*** INFORMATION PROVIDED ***

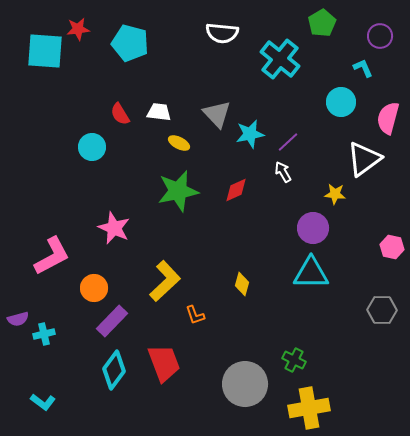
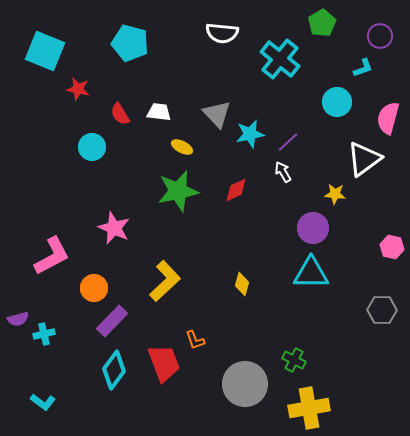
red star at (78, 29): moved 60 px down; rotated 20 degrees clockwise
cyan square at (45, 51): rotated 18 degrees clockwise
cyan L-shape at (363, 68): rotated 95 degrees clockwise
cyan circle at (341, 102): moved 4 px left
yellow ellipse at (179, 143): moved 3 px right, 4 px down
orange L-shape at (195, 315): moved 25 px down
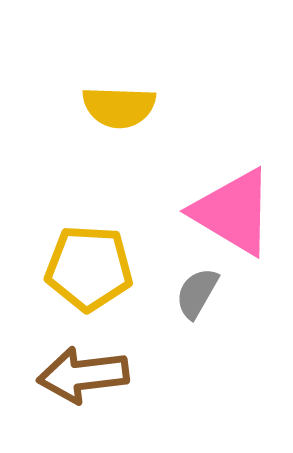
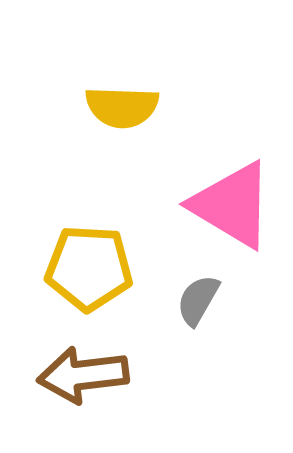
yellow semicircle: moved 3 px right
pink triangle: moved 1 px left, 7 px up
gray semicircle: moved 1 px right, 7 px down
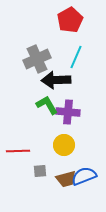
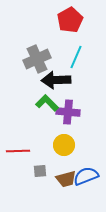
green L-shape: moved 2 px up; rotated 15 degrees counterclockwise
blue semicircle: moved 2 px right
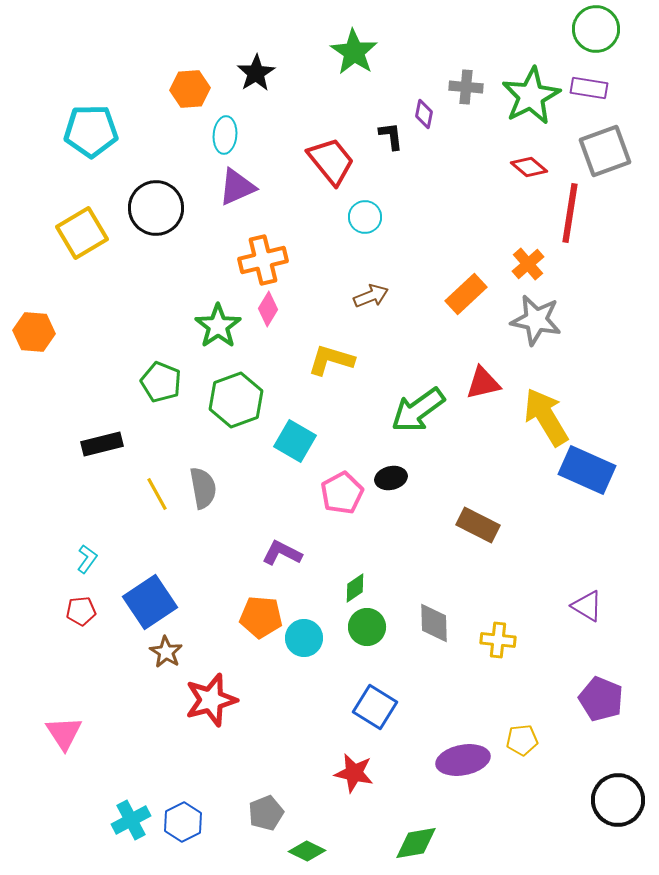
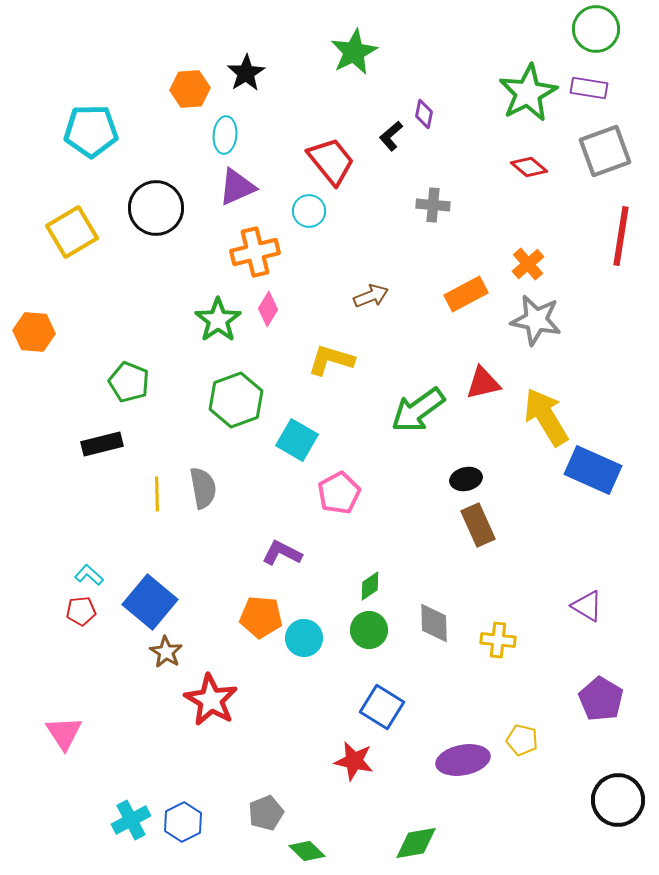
green star at (354, 52): rotated 12 degrees clockwise
black star at (256, 73): moved 10 px left
gray cross at (466, 87): moved 33 px left, 118 px down
green star at (531, 96): moved 3 px left, 3 px up
black L-shape at (391, 136): rotated 124 degrees counterclockwise
red line at (570, 213): moved 51 px right, 23 px down
cyan circle at (365, 217): moved 56 px left, 6 px up
yellow square at (82, 233): moved 10 px left, 1 px up
orange cross at (263, 260): moved 8 px left, 8 px up
orange rectangle at (466, 294): rotated 15 degrees clockwise
green star at (218, 326): moved 6 px up
green pentagon at (161, 382): moved 32 px left
cyan square at (295, 441): moved 2 px right, 1 px up
blue rectangle at (587, 470): moved 6 px right
black ellipse at (391, 478): moved 75 px right, 1 px down
pink pentagon at (342, 493): moved 3 px left
yellow line at (157, 494): rotated 28 degrees clockwise
brown rectangle at (478, 525): rotated 39 degrees clockwise
cyan L-shape at (87, 559): moved 2 px right, 16 px down; rotated 84 degrees counterclockwise
green diamond at (355, 588): moved 15 px right, 2 px up
blue square at (150, 602): rotated 16 degrees counterclockwise
green circle at (367, 627): moved 2 px right, 3 px down
purple pentagon at (601, 699): rotated 9 degrees clockwise
red star at (211, 700): rotated 26 degrees counterclockwise
blue square at (375, 707): moved 7 px right
yellow pentagon at (522, 740): rotated 20 degrees clockwise
red star at (354, 773): moved 12 px up
green diamond at (307, 851): rotated 18 degrees clockwise
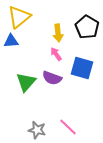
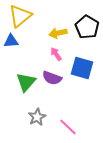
yellow triangle: moved 1 px right, 1 px up
yellow arrow: rotated 84 degrees clockwise
gray star: moved 13 px up; rotated 30 degrees clockwise
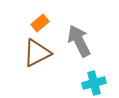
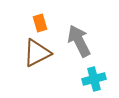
orange rectangle: rotated 66 degrees counterclockwise
cyan cross: moved 4 px up
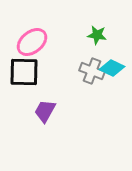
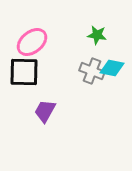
cyan diamond: rotated 15 degrees counterclockwise
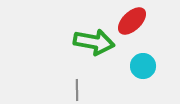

***

YOUR INSTRUCTIONS: Reproduce, word for word, only the lines in the records above from the line with "green L-shape: moved" through the line with "black L-shape at", including both ends; omit the pictures.

EXERCISE SOLUTION:
green L-shape: moved 2 px up; rotated 15 degrees counterclockwise
blue semicircle: moved 2 px right
green star at (354, 52): rotated 12 degrees clockwise
black star at (256, 73): moved 10 px left
gray cross at (466, 87): moved 33 px left, 118 px down
green star at (531, 96): moved 3 px left, 3 px up
black L-shape at (391, 136): rotated 124 degrees counterclockwise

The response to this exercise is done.